**WHAT TO PRODUCE**. Collect every line in the records below that contains the word "none".

──────── RECORDS SHOWN ────────

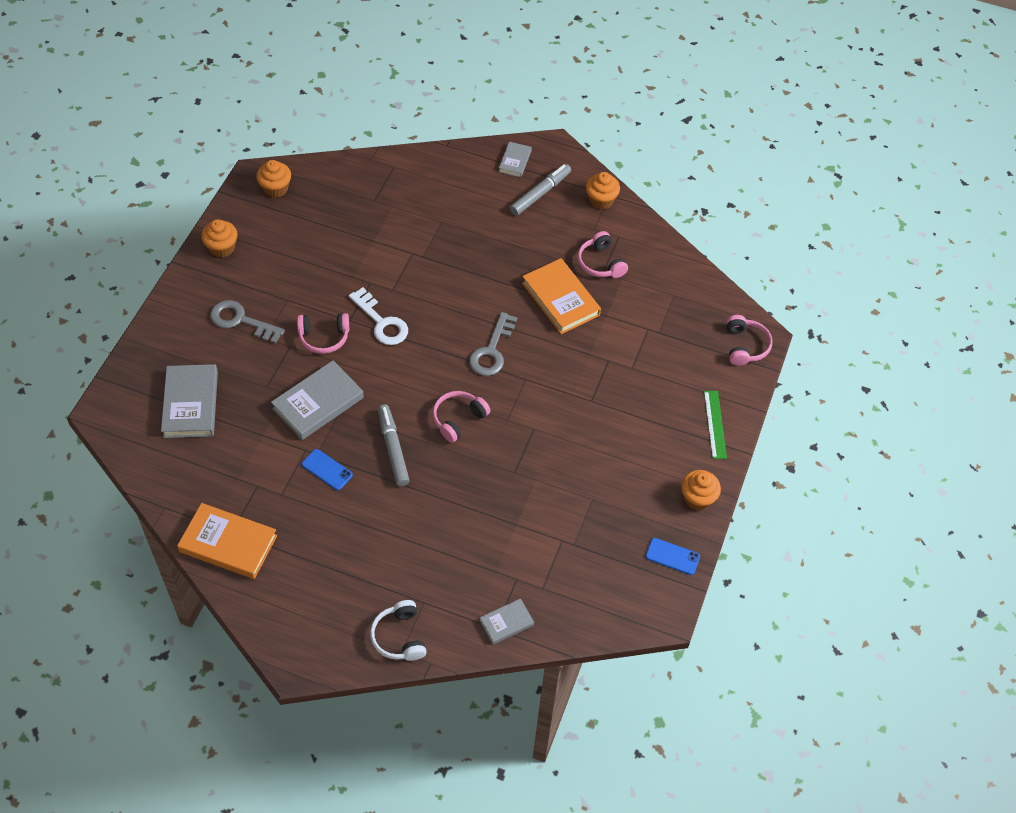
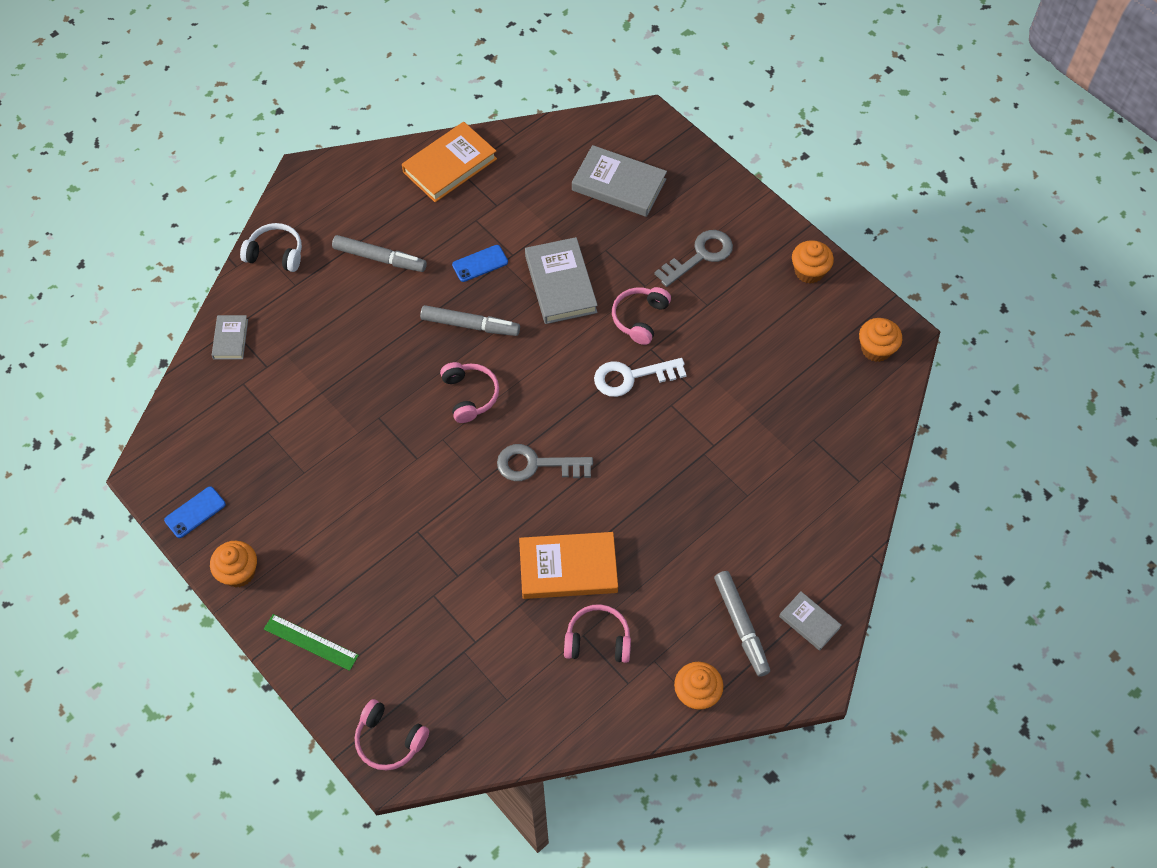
camera: 120 degrees right, 5 degrees up
grey key [469,312,517,376] -> grey key turned 45 degrees counterclockwise [497,444,593,481]
none -> grey marker [332,235,427,272]

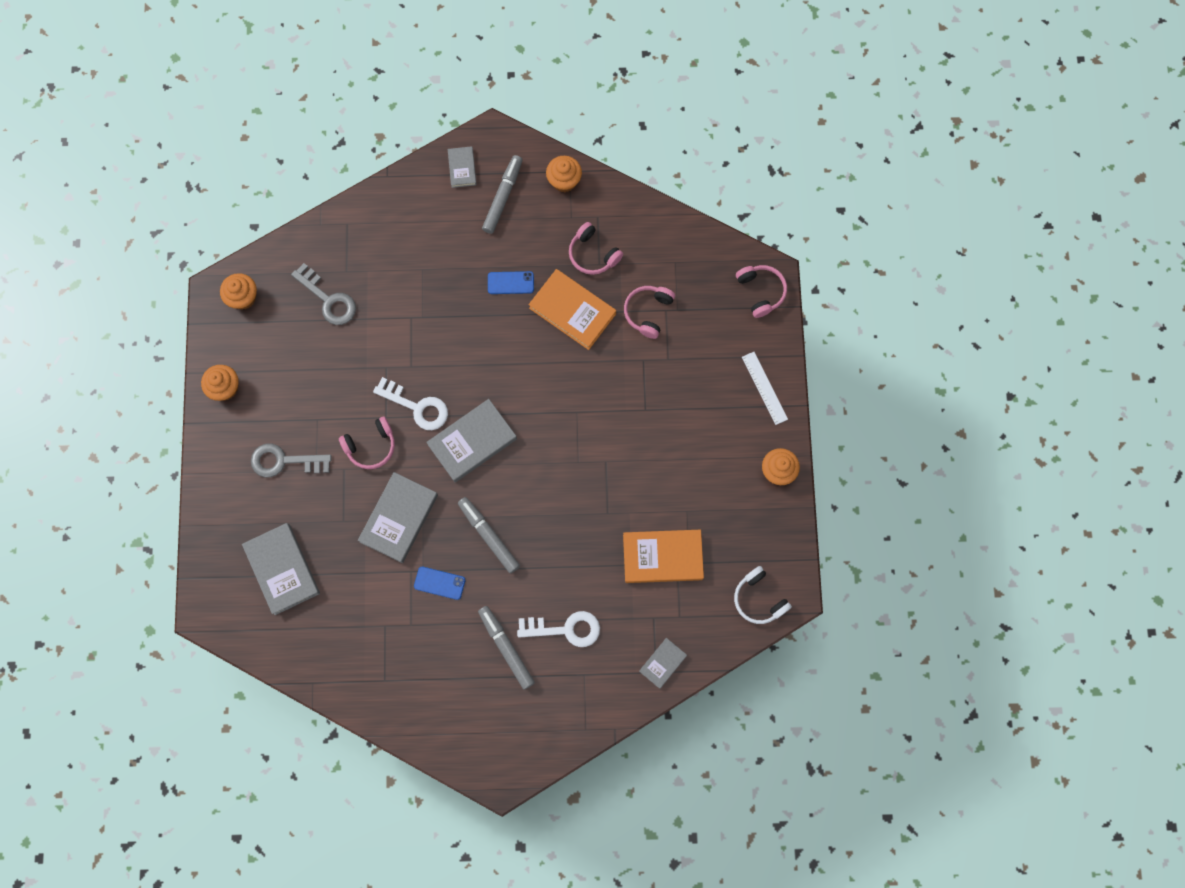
camera: 140 degrees left, 15 degrees up
blue phone [164,486,226,538] -> blue phone moved to [488,271,534,294]
white headphones [240,223,302,272] -> white headphones moved to [734,566,792,624]
green ruler [264,614,359,671] -> white ruler [742,352,788,425]
orange book [402,122,497,202] -> orange book moved to [623,530,704,583]
pink headphones [440,362,499,423] -> pink headphones moved to [624,286,675,339]
grey key [497,444,593,481] -> grey key moved to [291,263,356,325]
none -> grey book [426,399,517,482]
none -> white key [517,611,600,647]

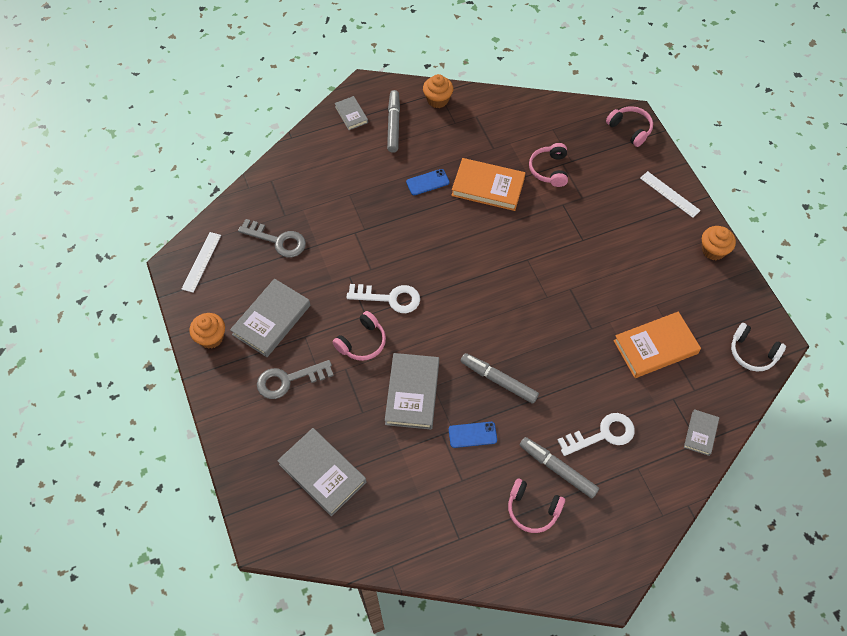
camera: 20 degrees left, 15 degrees down
orange cupcake [220,273,257,310] -> white ruler [182,232,221,293]
grey book [426,399,517,482] -> grey book moved to [230,279,310,357]
pink headphones [569,222,623,275] -> pink headphones moved to [508,479,565,533]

────────

**YOUR SOLUTION**.
none -> grey marker [332,235,427,272]
none -> grey book [426,399,517,482]
none -> white key [517,611,600,647]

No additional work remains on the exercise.